(Entries taken from a collection)
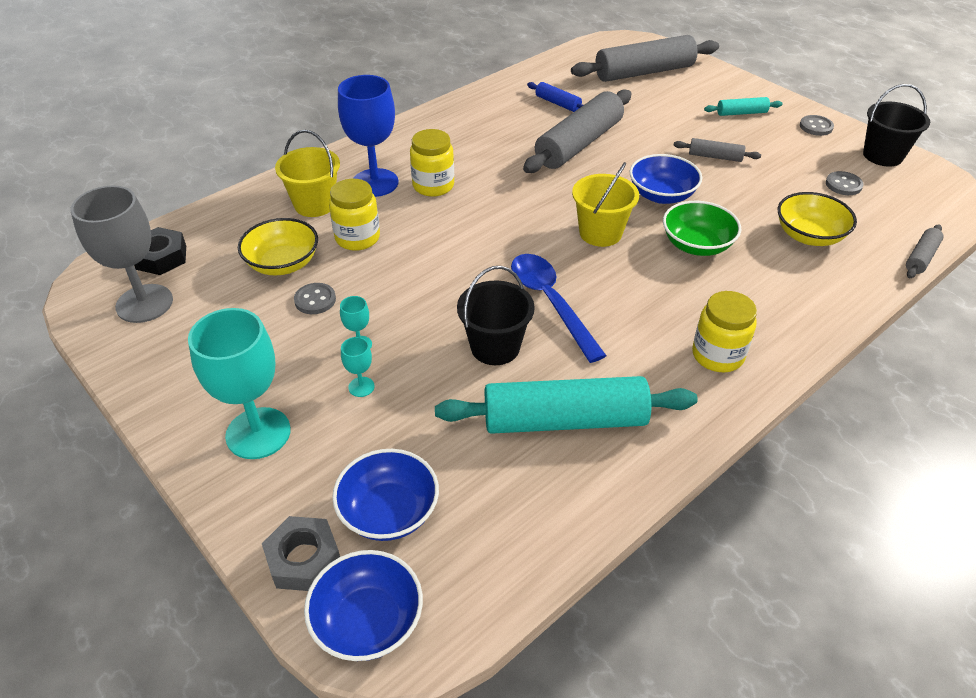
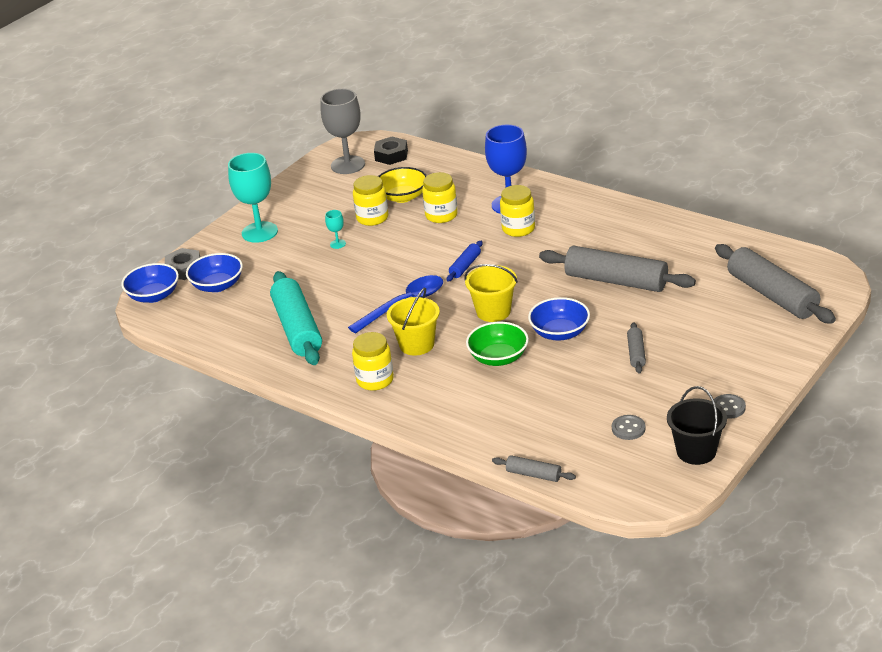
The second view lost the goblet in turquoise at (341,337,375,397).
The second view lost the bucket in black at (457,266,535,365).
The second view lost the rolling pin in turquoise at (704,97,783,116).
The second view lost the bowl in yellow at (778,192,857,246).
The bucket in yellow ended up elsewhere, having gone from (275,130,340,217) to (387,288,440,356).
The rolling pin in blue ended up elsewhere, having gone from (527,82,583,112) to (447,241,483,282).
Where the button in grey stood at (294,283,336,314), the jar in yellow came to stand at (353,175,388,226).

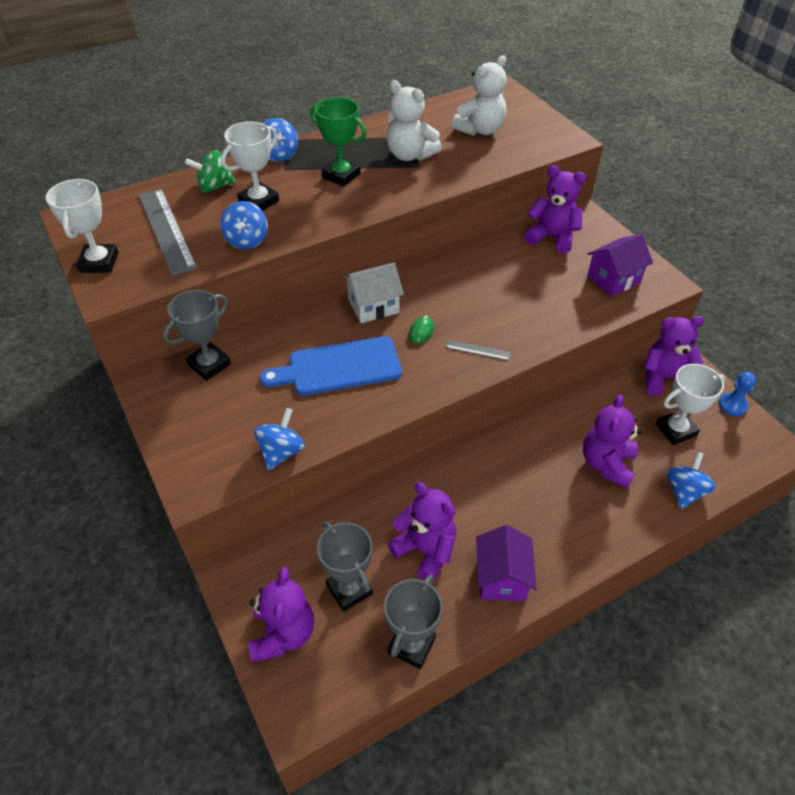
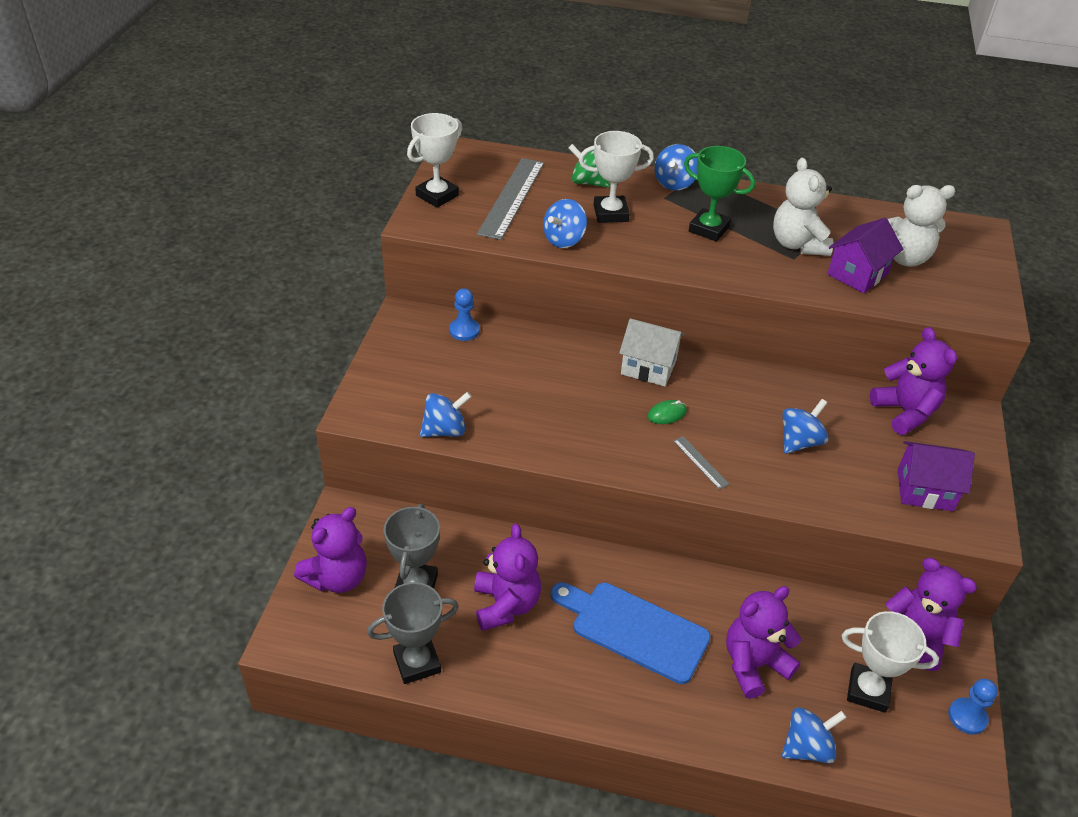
The second view gained the spinning top in blue at (782,399,829,454).
The cutting board in blue ended up elsewhere, having gone from (260,336,402,396) to (551,582,711,684).
The house in purple ended up elsewhere, having gone from (476,525,537,601) to (827,218,903,294).
Where the trophy in grey stood at (163,290,231,381), the pawn in blue came to stand at (449,288,480,341).
The trophy in green at (310,97,367,186) ended up facing another way, 45 degrees counterclockwise from before.

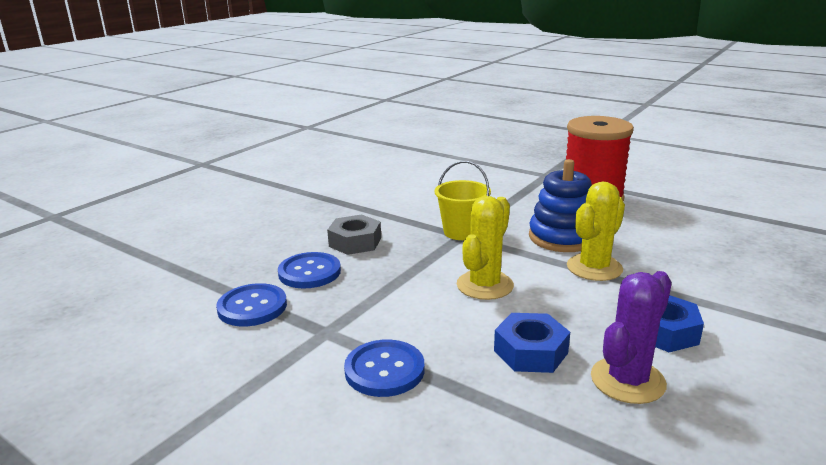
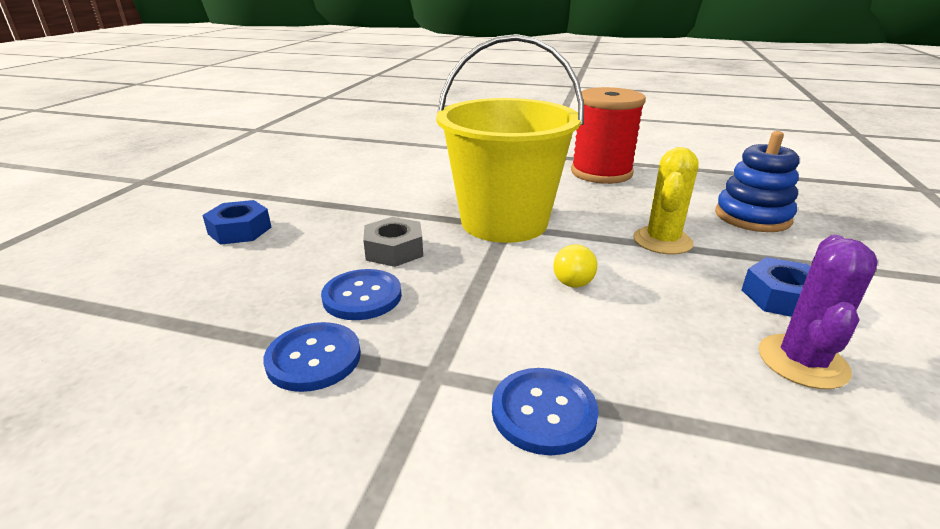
The nut in blue ended up elsewhere, having gone from (494,313,570,373) to (202,200,271,245).
The stacking toy in blue ended up elsewhere, having gone from (529,159,592,252) to (715,131,800,232).
Where the cactus in yellow stood at (457,196,514,300), the light bulb in yellow came to stand at (553,245,597,287).
The size of the bucket in yellow at (435,161,491,240) changed by a factor of 2.14.

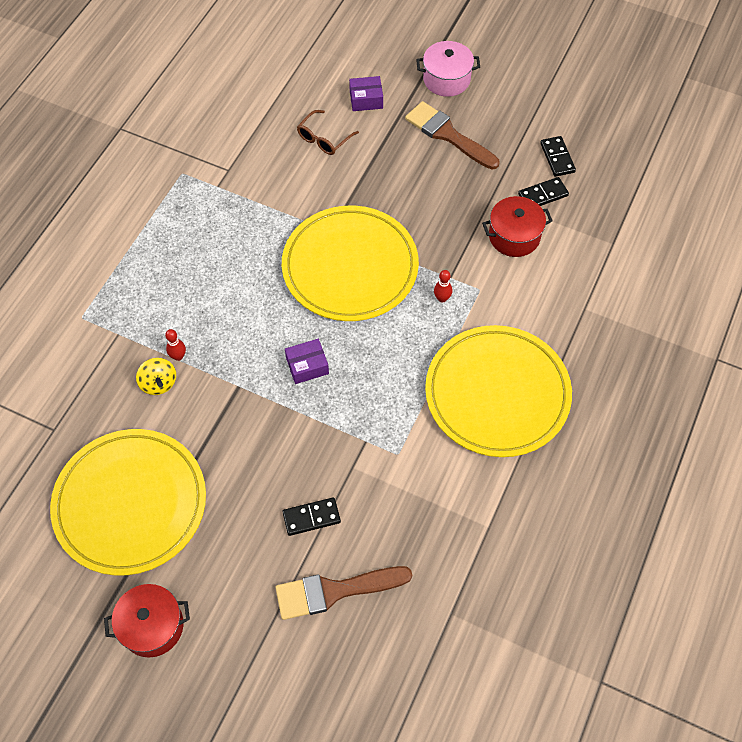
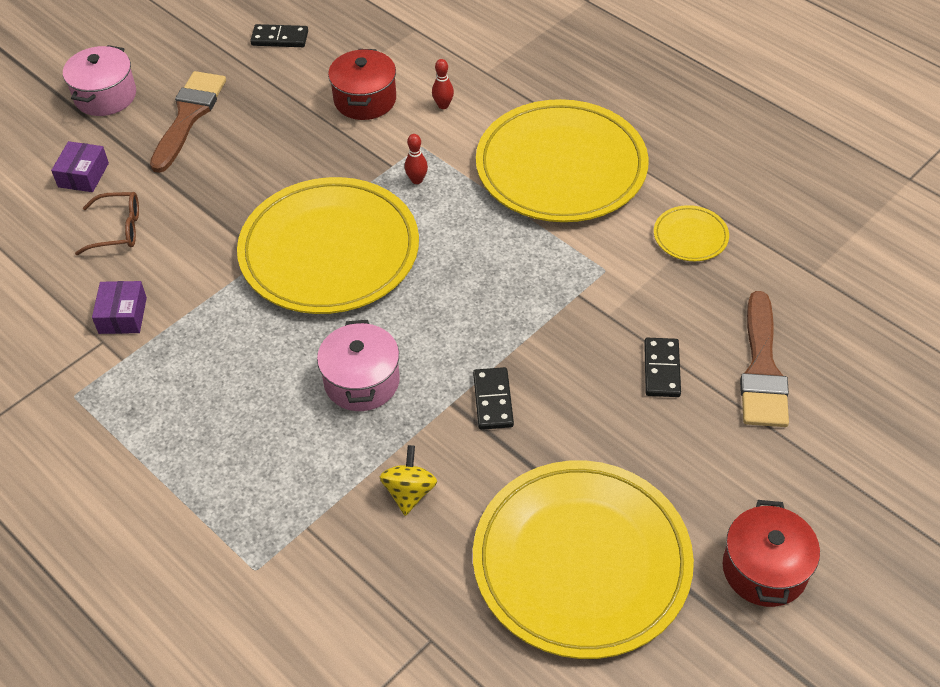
The second view gained the pot in pink at (317,320,400,411).
The second view gained the plate in yellow at (654,205,729,261).
The bowling pin in red ended up elsewhere, having gone from (165,329,186,361) to (432,59,454,109).
The box in purple ended up elsewhere, having gone from (285,339,329,384) to (92,281,147,334).
The domino in black ended up elsewhere, having gone from (518,177,569,206) to (473,367,514,430).
The spinning top in yellow at (136,358,176,395) ended up facing another way, 75 degrees counterclockwise from before.
The glasses in brown at (297,110,359,155) ended up facing another way, 60 degrees counterclockwise from before.
The brush in brown at (405,101,499,170) ended up facing another way, 135 degrees clockwise from before.

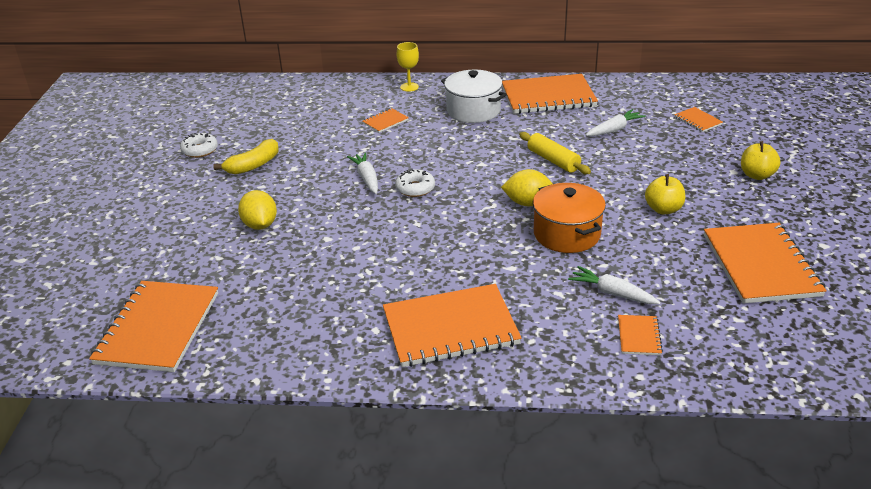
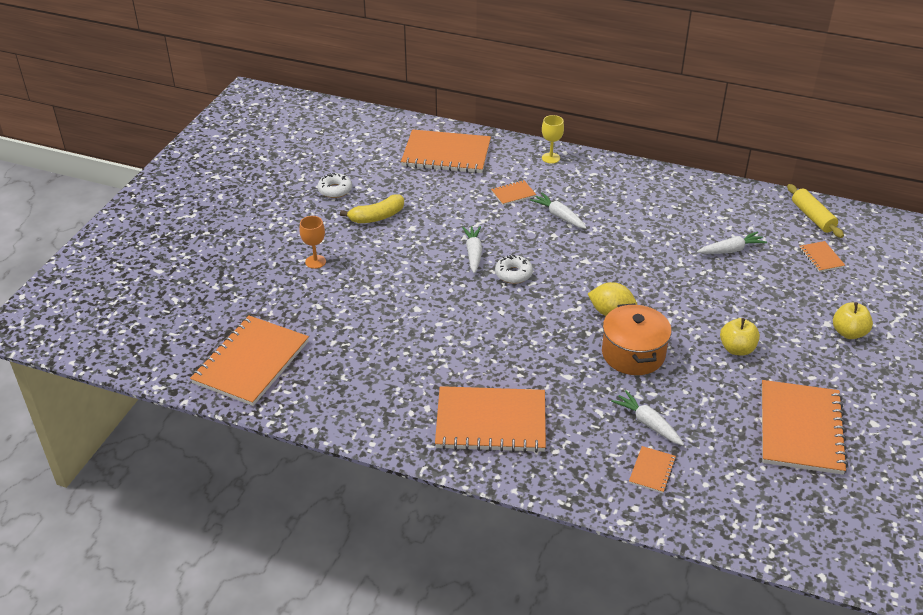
The second view lost the lemon in yellow at (238,190,277,230).
The second view lost the pot in white at (441,70,507,123).
The second view gained the goblet in orange at (299,216,326,269).
The second view gained the carrot in white at (530,193,587,229).
The notebook in orange ended up elsewhere, having gone from (502,74,598,114) to (401,129,491,173).
The rolling pin in yellow ended up elsewhere, having gone from (519,132,591,174) to (787,184,844,238).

# WHAT IS REQUIRED
Print the lines above from the one with "The second view lost the bucket" through the one with "The second view lost the bowl", both included, exactly as written and nothing more.

# SOLUTION TO THE PROBLEM
The second view lost the bucket in black at (457,266,535,365).
The second view lost the rolling pin in turquoise at (704,97,783,116).
The second view lost the bowl in yellow at (778,192,857,246).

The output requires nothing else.